Nothing but the lines below from the one containing "building: none -> [106,159,206,285]" through the one containing "building: [274,235,453,376] -> none" should appear in the answer, exact and without pictures.

BEGIN INPUT FOR THIS TASK

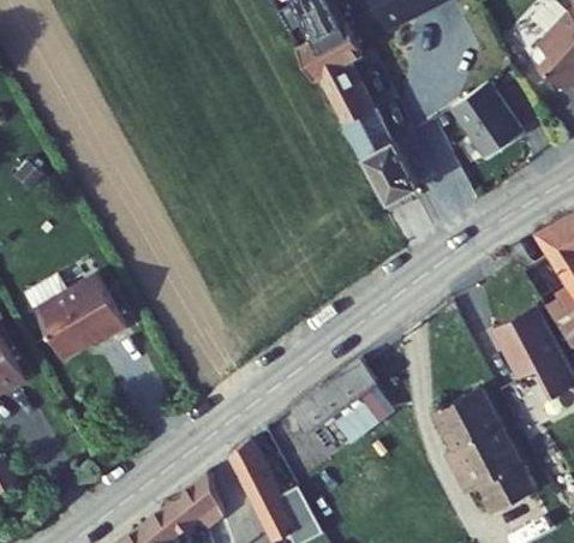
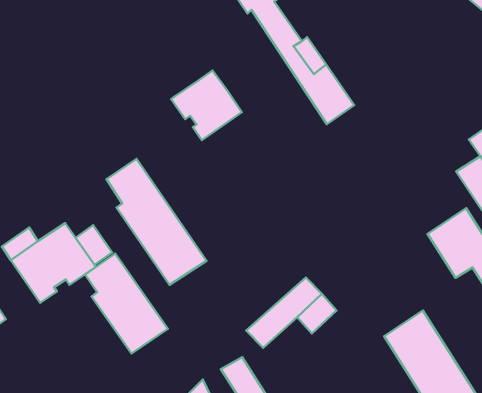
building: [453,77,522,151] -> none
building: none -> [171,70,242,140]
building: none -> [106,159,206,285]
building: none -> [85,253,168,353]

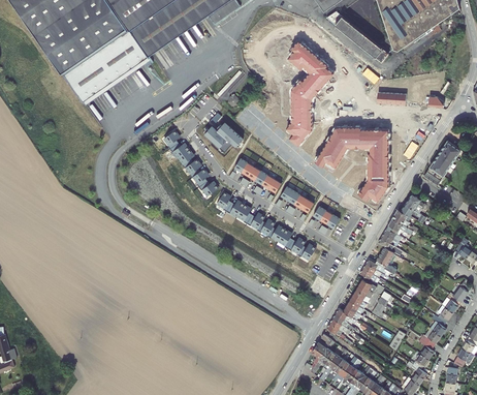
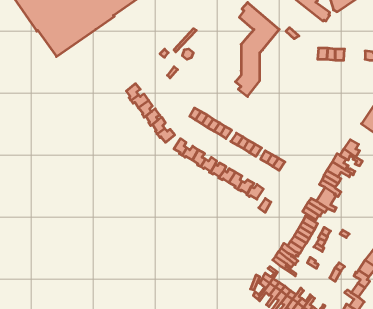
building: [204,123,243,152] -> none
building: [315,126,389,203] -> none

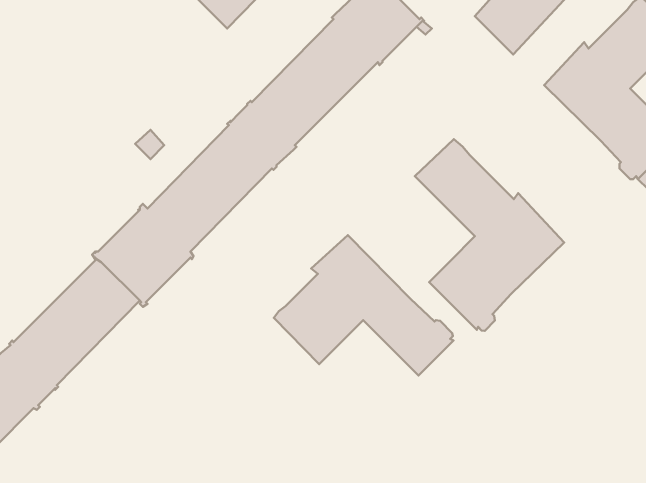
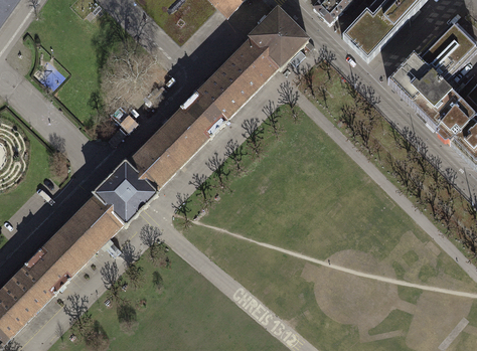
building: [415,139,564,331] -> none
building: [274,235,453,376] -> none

END INPUT FOR THIS TASK
BEGIN INPUT FOR THIS TASK

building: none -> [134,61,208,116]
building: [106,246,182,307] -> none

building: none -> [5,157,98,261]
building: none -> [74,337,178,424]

END INPUT FOR THIS TASK

■ SOLVED PROBLEM ■
building: none -> [106,159,206,285]
building: none -> [85,253,168,353]

building: [204,123,243,152] -> none
building: [315,126,389,203] -> none

building: [415,139,564,331] -> none
building: [274,235,453,376] -> none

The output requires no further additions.